--- Task inputs ---

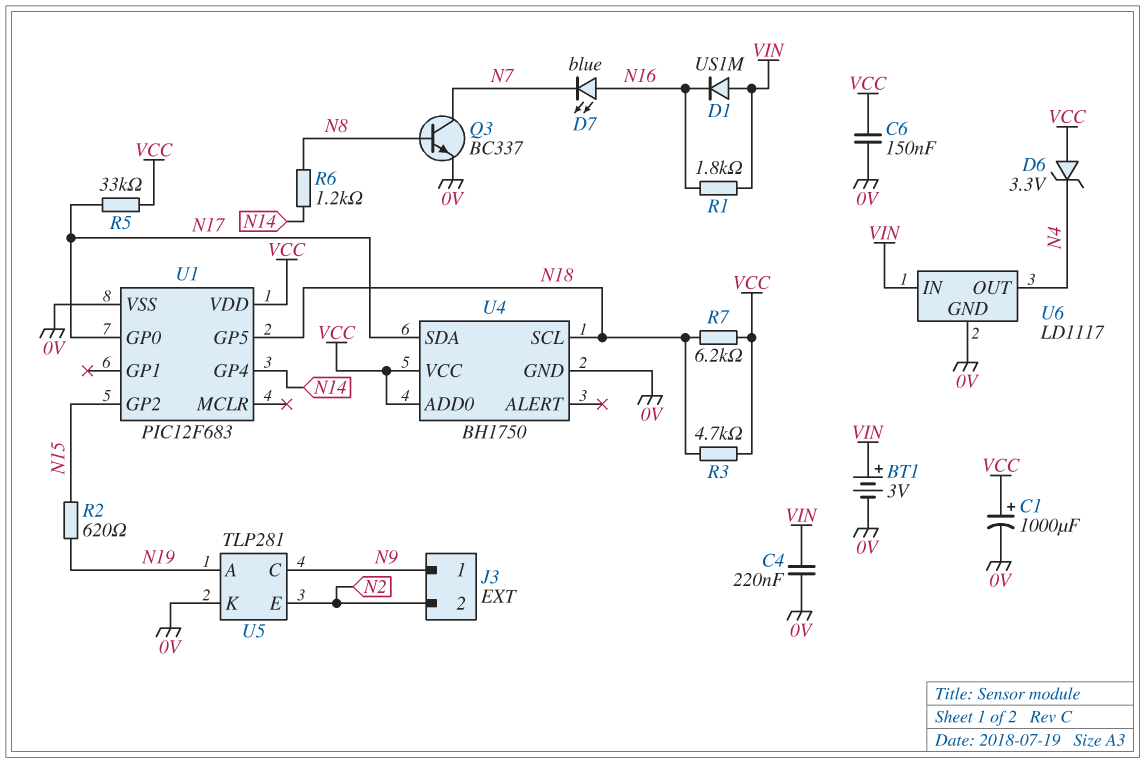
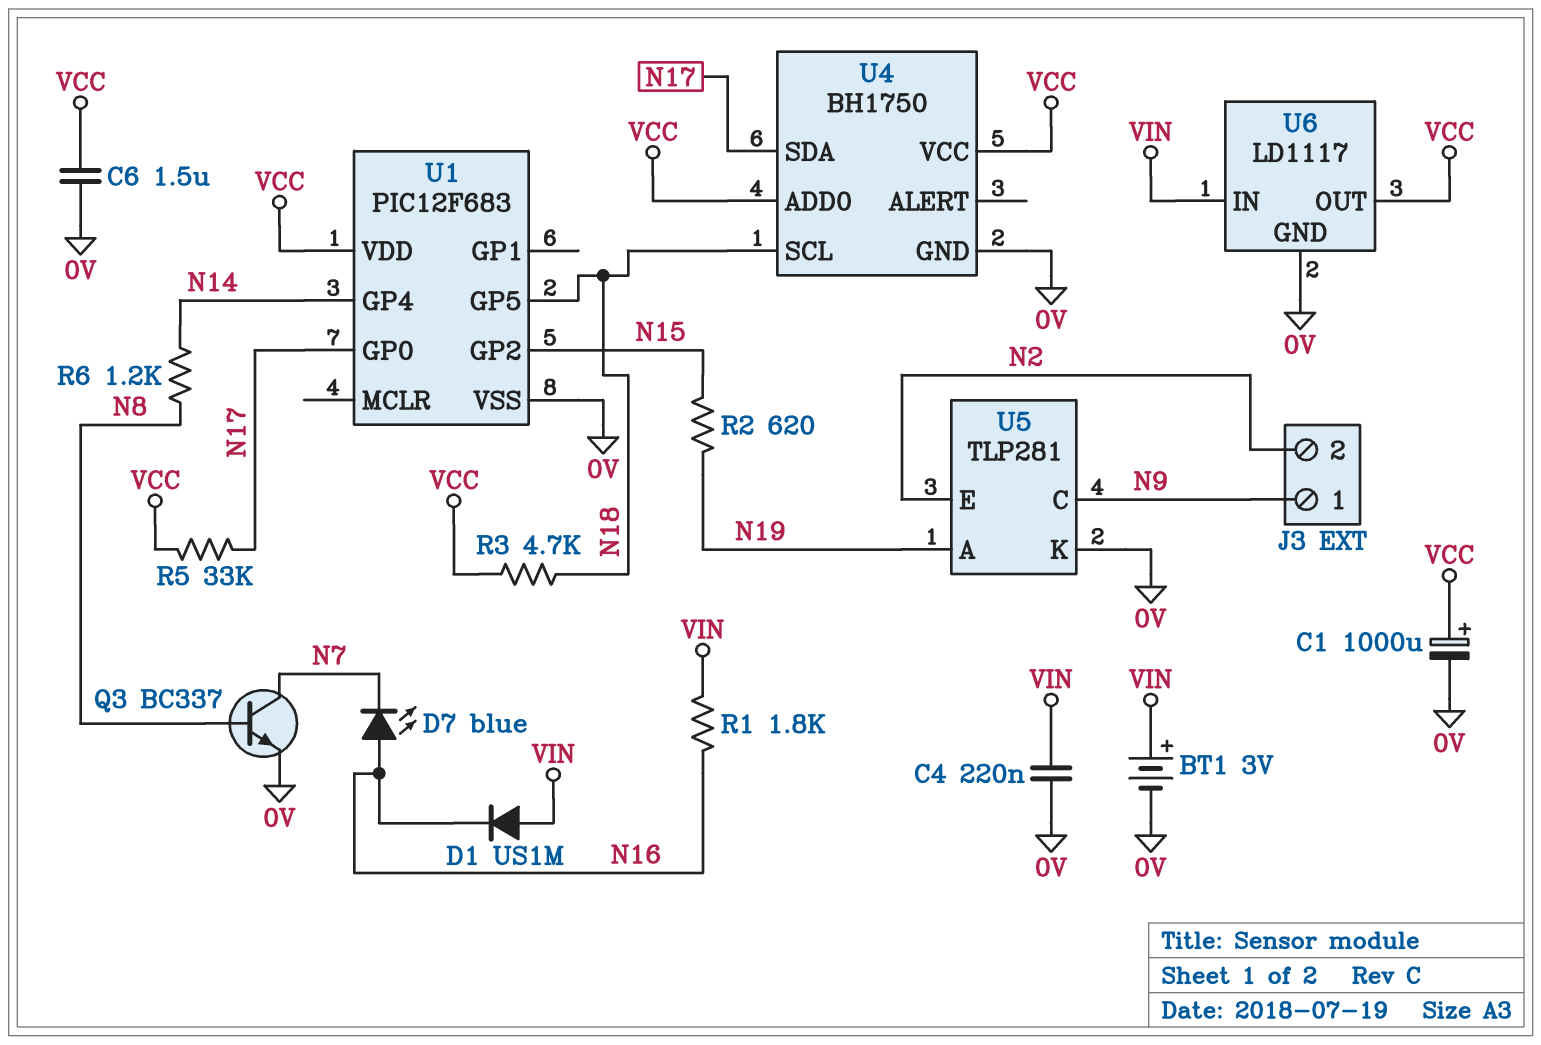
C6: 150nF (0V, VCC) -> 1.5uF (0V, VCC)
D6: zener 3.3V (A VCC, K N4) -> none
R7: 6.2k (N18, VCC) -> none
U6 pin OUT: N4 -> VCC

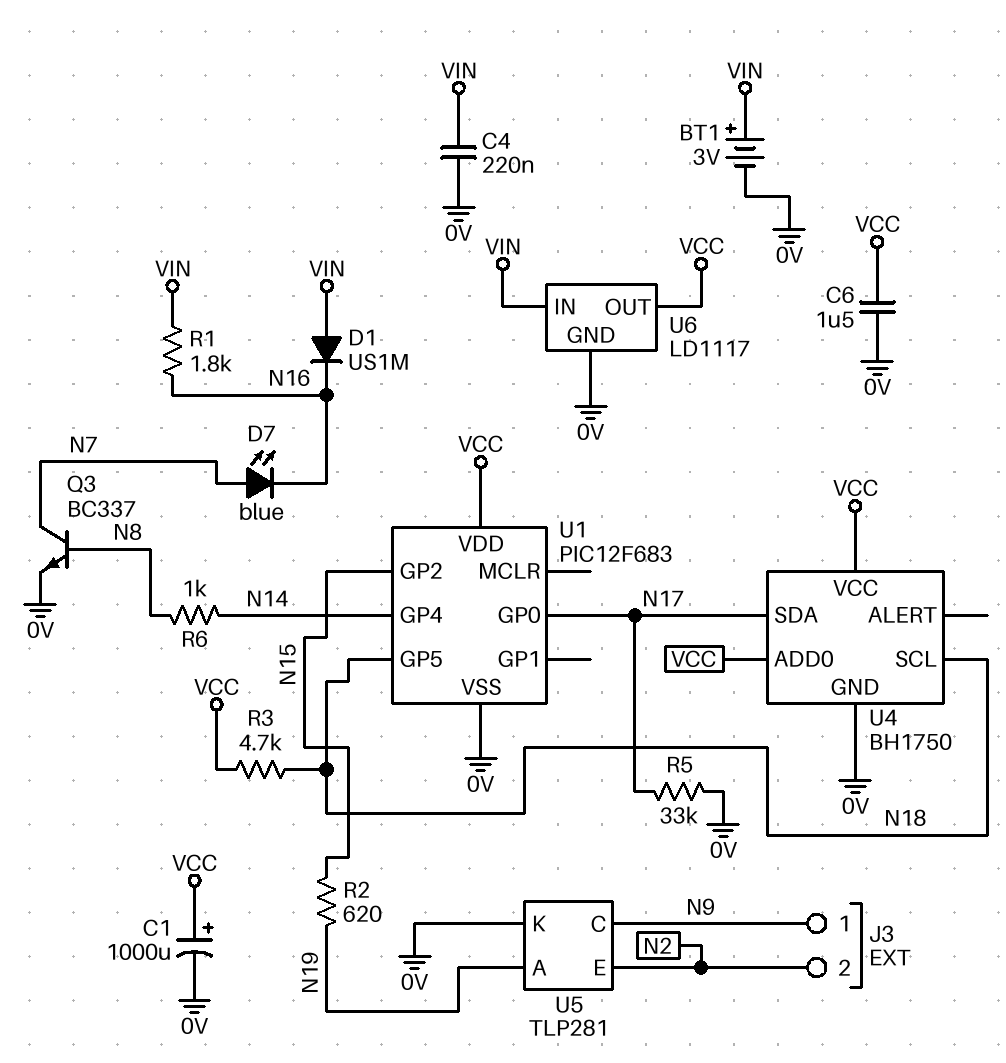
D7: LED blue (A N16, K N7) -> LED blue (A N7, K N16)
R5: 33k (N17, VCC) -> 33k (0V, N17)
R6: 1.2k (N8, N14) -> 1k (N8, N14)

---

The answer must be the full set of records, repeated exactly, with no pictures.

C6: 150nF (0V, VCC) -> 1.5uF (0V, VCC)
D6: zener 3.3V (A VCC, K N4) -> none
R7: 6.2k (N18, VCC) -> none
U6 pin OUT: N4 -> VCC

D7: LED blue (A N16, K N7) -> LED blue (A N7, K N16)
R5: 33k (N17, VCC) -> 33k (0V, N17)
R6: 1.2k (N8, N14) -> 1k (N8, N14)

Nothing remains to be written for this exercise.